* _What needs to be done_: Reproduce every line of the data below word for word, but leave the pictures out.

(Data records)
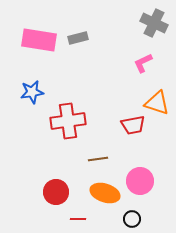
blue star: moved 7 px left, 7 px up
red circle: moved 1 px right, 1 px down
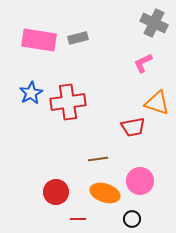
blue star: moved 1 px left, 1 px down; rotated 20 degrees counterclockwise
red cross: moved 19 px up
red trapezoid: moved 2 px down
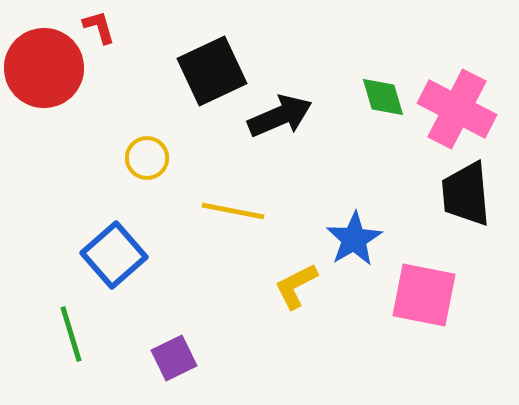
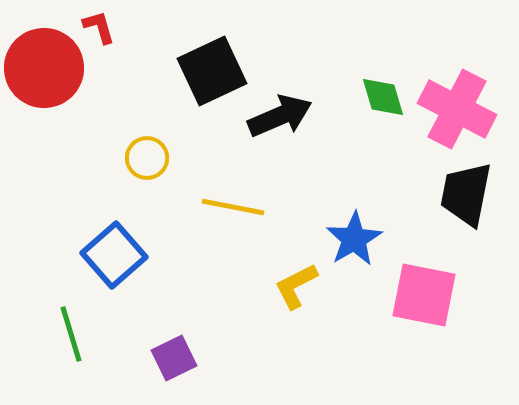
black trapezoid: rotated 16 degrees clockwise
yellow line: moved 4 px up
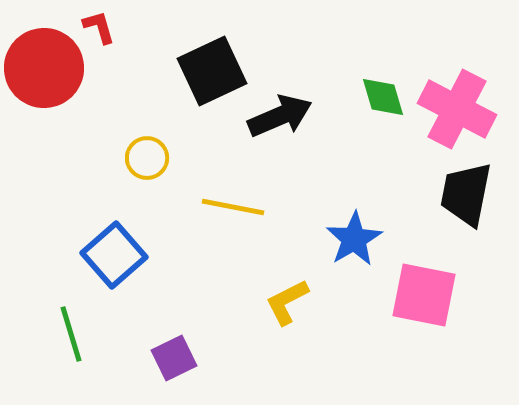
yellow L-shape: moved 9 px left, 16 px down
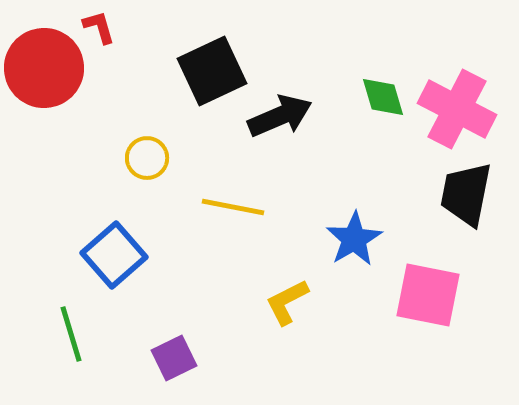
pink square: moved 4 px right
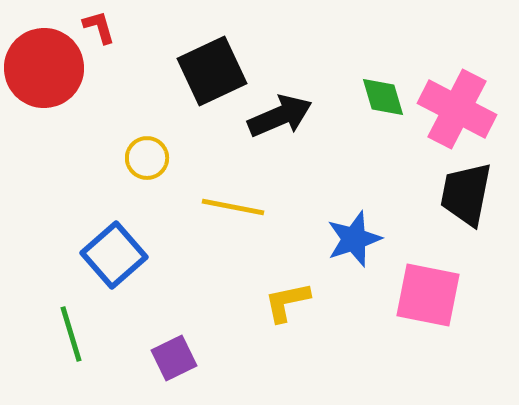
blue star: rotated 12 degrees clockwise
yellow L-shape: rotated 15 degrees clockwise
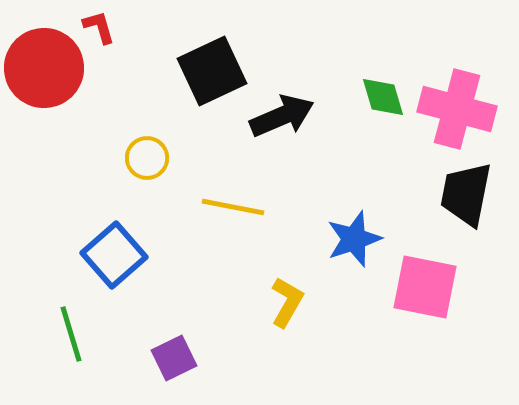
pink cross: rotated 12 degrees counterclockwise
black arrow: moved 2 px right
pink square: moved 3 px left, 8 px up
yellow L-shape: rotated 132 degrees clockwise
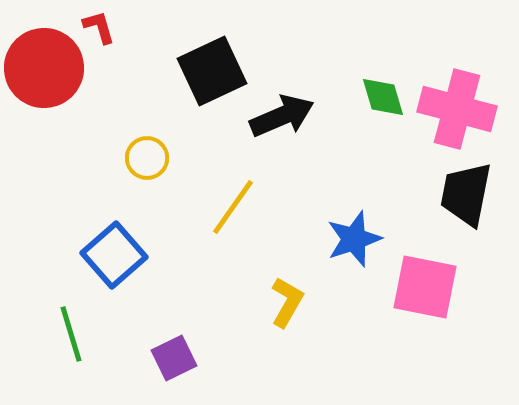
yellow line: rotated 66 degrees counterclockwise
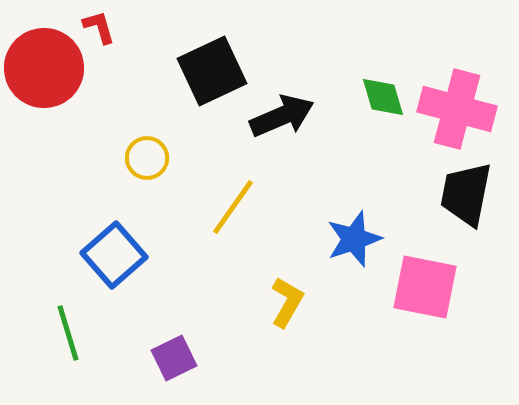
green line: moved 3 px left, 1 px up
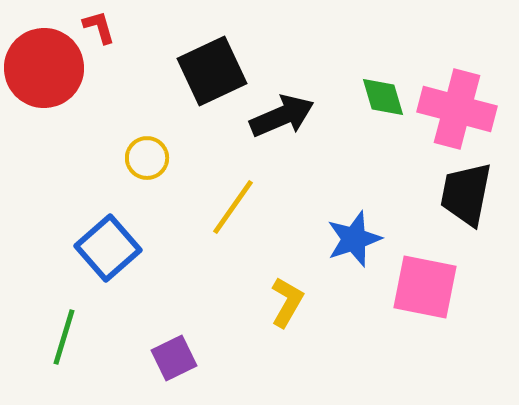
blue square: moved 6 px left, 7 px up
green line: moved 4 px left, 4 px down; rotated 34 degrees clockwise
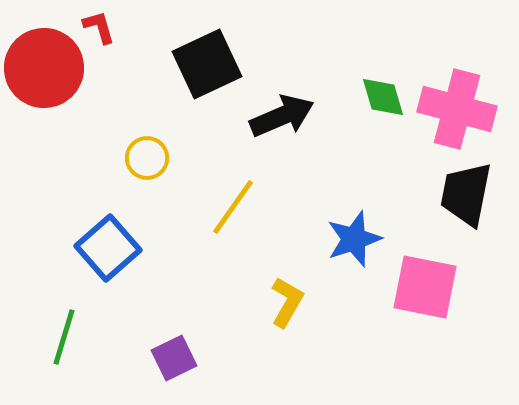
black square: moved 5 px left, 7 px up
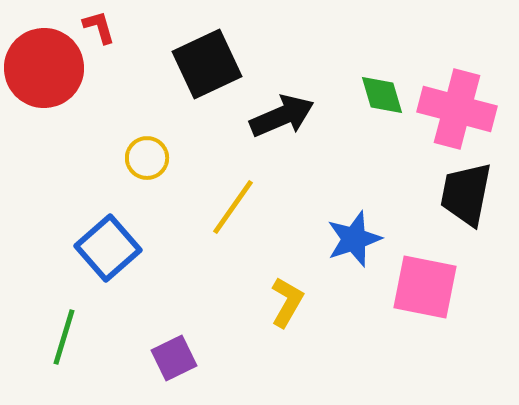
green diamond: moved 1 px left, 2 px up
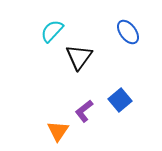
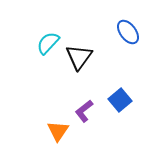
cyan semicircle: moved 4 px left, 12 px down
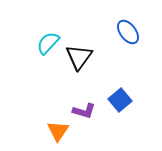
purple L-shape: rotated 125 degrees counterclockwise
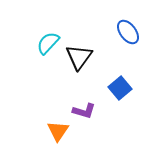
blue square: moved 12 px up
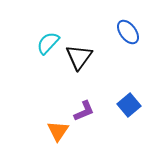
blue square: moved 9 px right, 17 px down
purple L-shape: rotated 40 degrees counterclockwise
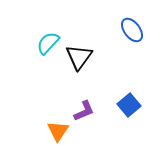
blue ellipse: moved 4 px right, 2 px up
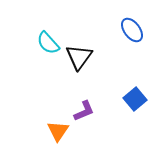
cyan semicircle: rotated 85 degrees counterclockwise
blue square: moved 6 px right, 6 px up
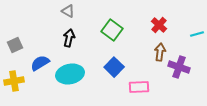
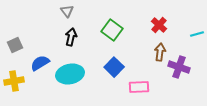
gray triangle: moved 1 px left; rotated 24 degrees clockwise
black arrow: moved 2 px right, 1 px up
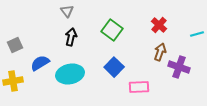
brown arrow: rotated 12 degrees clockwise
yellow cross: moved 1 px left
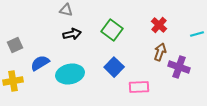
gray triangle: moved 1 px left, 1 px up; rotated 40 degrees counterclockwise
black arrow: moved 1 px right, 3 px up; rotated 66 degrees clockwise
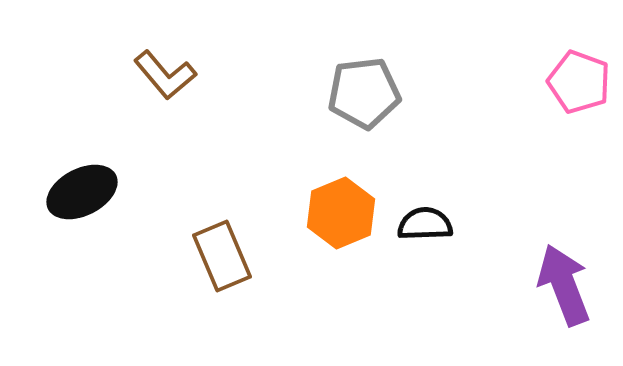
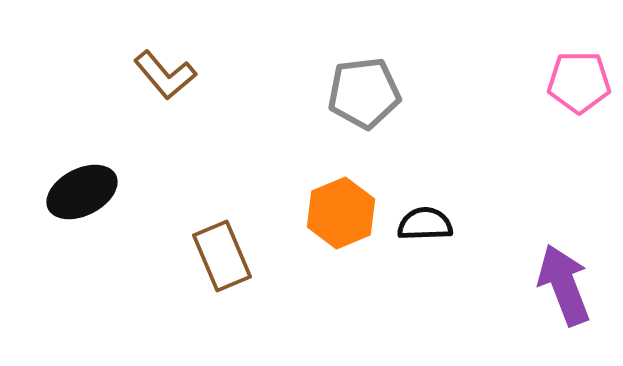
pink pentagon: rotated 20 degrees counterclockwise
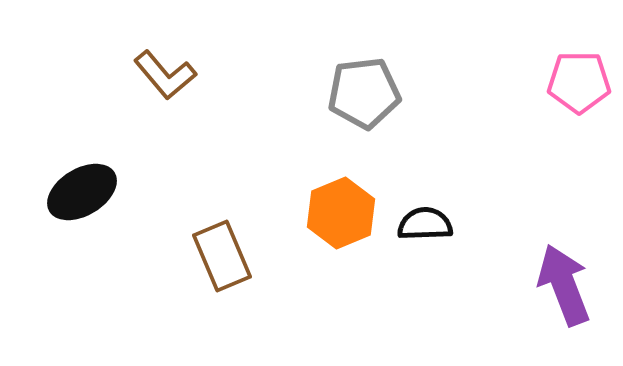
black ellipse: rotated 4 degrees counterclockwise
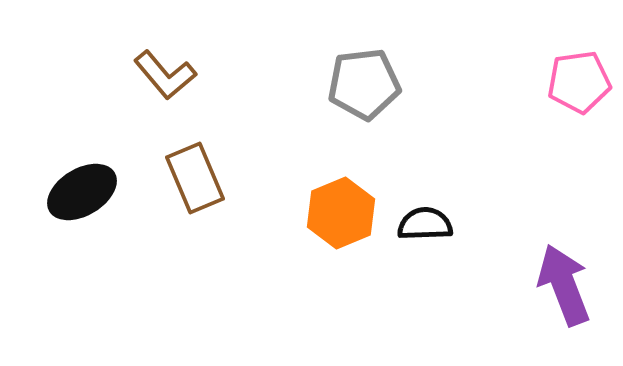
pink pentagon: rotated 8 degrees counterclockwise
gray pentagon: moved 9 px up
brown rectangle: moved 27 px left, 78 px up
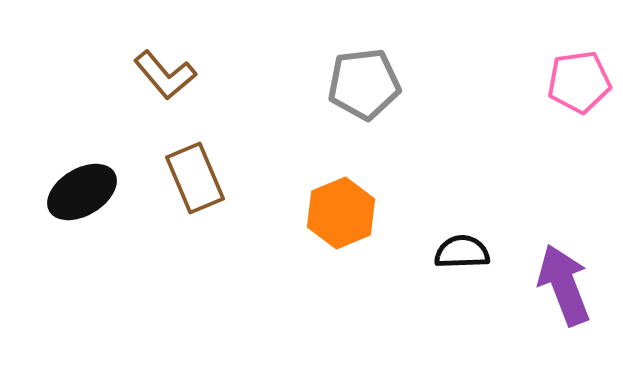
black semicircle: moved 37 px right, 28 px down
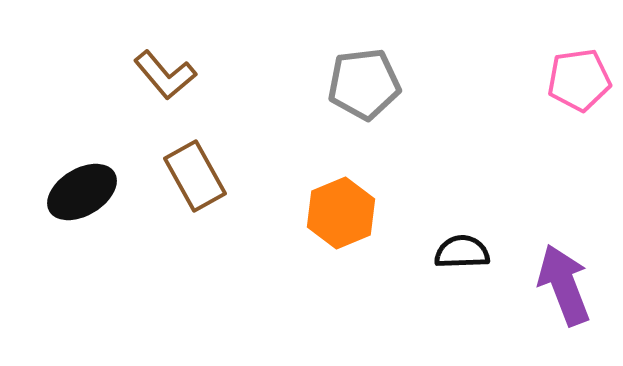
pink pentagon: moved 2 px up
brown rectangle: moved 2 px up; rotated 6 degrees counterclockwise
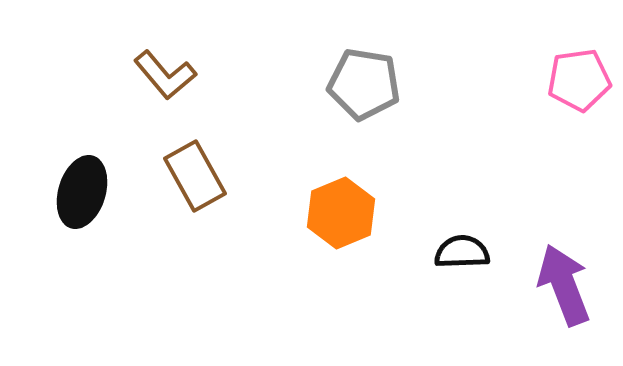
gray pentagon: rotated 16 degrees clockwise
black ellipse: rotated 42 degrees counterclockwise
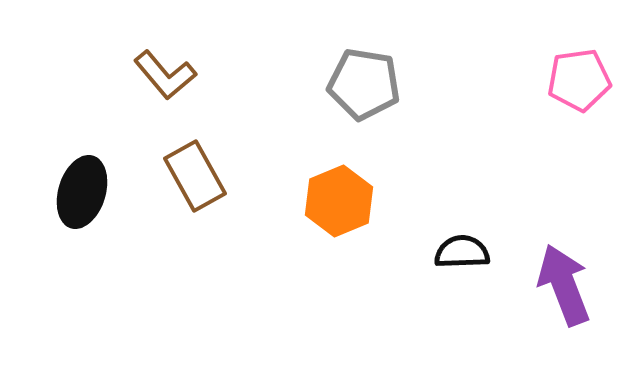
orange hexagon: moved 2 px left, 12 px up
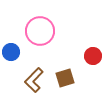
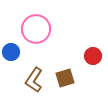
pink circle: moved 4 px left, 2 px up
brown L-shape: rotated 10 degrees counterclockwise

* _Output for this task_:
blue star: moved 7 px left, 7 px up
red circle: moved 1 px right, 1 px down
blue star: moved 1 px left, 1 px down; rotated 20 degrees counterclockwise
red cross: moved 19 px up
red trapezoid: moved 2 px down
black trapezoid: rotated 16 degrees clockwise
yellow line: moved 4 px up
yellow L-shape: moved 9 px left, 16 px down
pink square: moved 4 px right
blue star: rotated 12 degrees clockwise
yellow L-shape: rotated 15 degrees clockwise
pink cross: rotated 12 degrees counterclockwise
black arrow: moved 2 px right
pink square: moved 3 px left, 8 px up
yellow L-shape: rotated 132 degrees clockwise
yellow line: rotated 66 degrees counterclockwise
green line: moved 3 px left, 1 px up
blue square: moved 6 px left, 7 px up
green line: moved 4 px left, 4 px down; rotated 34 degrees clockwise
black square: moved 5 px left, 7 px up
green diamond: moved 1 px left, 2 px up
cyan semicircle: moved 4 px left, 12 px down
purple L-shape: rotated 125 degrees counterclockwise
blue square: moved 12 px up
blue square: moved 9 px right, 17 px down
purple L-shape: rotated 40 degrees counterclockwise
blue ellipse: moved 4 px right, 2 px up
cyan semicircle: rotated 85 degrees counterclockwise
blue square: moved 6 px right, 6 px up
gray triangle: moved 1 px left; rotated 24 degrees clockwise
black arrow: moved 2 px right, 1 px up
brown arrow: rotated 12 degrees clockwise
yellow cross: moved 1 px left
gray triangle: moved 1 px left, 1 px up; rotated 40 degrees counterclockwise
black arrow: moved 1 px right, 3 px up; rotated 66 degrees clockwise
pink pentagon: rotated 20 degrees counterclockwise
black ellipse: rotated 4 degrees counterclockwise
pink pentagon: rotated 8 degrees counterclockwise
gray pentagon: moved 9 px up
brown rectangle: moved 27 px left, 78 px up
black semicircle: moved 37 px right, 28 px down
pink pentagon: moved 2 px up
brown rectangle: moved 2 px up; rotated 6 degrees counterclockwise
gray pentagon: rotated 16 degrees clockwise
black ellipse: rotated 42 degrees counterclockwise
orange hexagon: moved 2 px left, 12 px up
pink circle: moved 4 px left, 2 px up
brown L-shape: rotated 10 degrees counterclockwise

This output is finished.